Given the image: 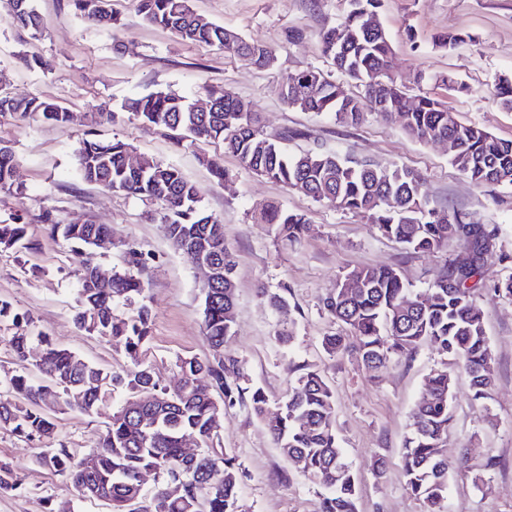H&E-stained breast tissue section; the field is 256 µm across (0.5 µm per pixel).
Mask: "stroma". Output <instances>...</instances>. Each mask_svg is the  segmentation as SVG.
Here are the masks:
<instances>
[{
  "instance_id": "stroma-1",
  "label": "stroma",
  "mask_w": 512,
  "mask_h": 512,
  "mask_svg": "<svg viewBox=\"0 0 512 512\" xmlns=\"http://www.w3.org/2000/svg\"><path fill=\"white\" fill-rule=\"evenodd\" d=\"M43 33L0 20V75L16 97L42 96L68 107L64 126L0 116V142L16 158L12 189L0 190V220L20 217L33 249L0 250V299L29 313L34 331L86 361L120 372L132 361L117 342L90 334L74 321L81 257L62 238L51 236L42 220L50 213L61 224L87 219L109 225V243L96 248L95 260L117 271L126 267L127 249L141 251L144 301L153 313L142 361L167 386L179 379L178 361L208 358L202 290L191 256L176 250L164 235L159 205L112 193L84 182L74 149L87 136L129 143L135 153L177 167L200 190L209 214L224 225V245L235 261L236 315L225 353L242 360L248 388L262 389L268 412L257 415L238 404L220 417L224 450L242 468L241 502L246 512H315L322 487L289 472L267 430L269 412L288 392L290 364L319 371L334 392L333 426L358 489L357 512H426L408 490L400 452L412 423L425 379L441 357L430 345L376 371L351 350L325 352L324 336L341 326L323 300L346 273L363 266H388L401 275L412 295L427 293L451 261L465 257L464 242H450L435 253H412L382 237L360 213L328 204L257 176L240 166L218 143L176 141L169 131L143 124L122 106L129 99L172 89L188 100H207L208 88H224L250 102L271 137L300 131L291 148L325 149L384 167H406L420 174L432 205L470 215L494 228L496 239L484 256L486 288L474 295L483 310L494 356V376L486 399L470 396L464 370L455 377L452 427L448 434L447 512H512V300L492 286L512 276V186L473 184L448 159L438 143H420L377 114L365 113L360 125L343 127L326 116L288 109L275 87L283 78L317 67L330 70L320 34L349 10V0H192L195 11L247 40L272 48L275 63L260 69L217 48L181 40L174 32L144 22L136 0H113L119 22L111 28L77 15L69 0H34ZM379 20L393 48V75L409 95L442 99L461 122L512 140V111L495 96L499 78L512 75V0H382ZM461 41L442 47L438 35ZM36 55L44 70L32 71L22 55ZM446 74L459 89L438 86ZM108 113L91 126L87 113ZM222 158L229 176L217 181L202 156ZM278 203L305 214L310 230L298 243L279 236L274 225L253 219L257 205ZM285 291L288 314L275 312L266 292ZM291 325L293 340L274 334ZM127 397L112 394L97 414L73 409L57 415V434L49 442L28 440L0 427V463L11 466L21 492L0 493V512H109L99 501L83 499L70 480L37 460L43 447L65 445L74 458L89 454L116 409ZM498 461L483 469L486 455ZM385 462L384 474L374 469Z\"/></svg>"
}]
</instances>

============================================================

Report the number of lines in the listing that include the string "stroma"; give nothing but the number.

* [Exercise answer]
3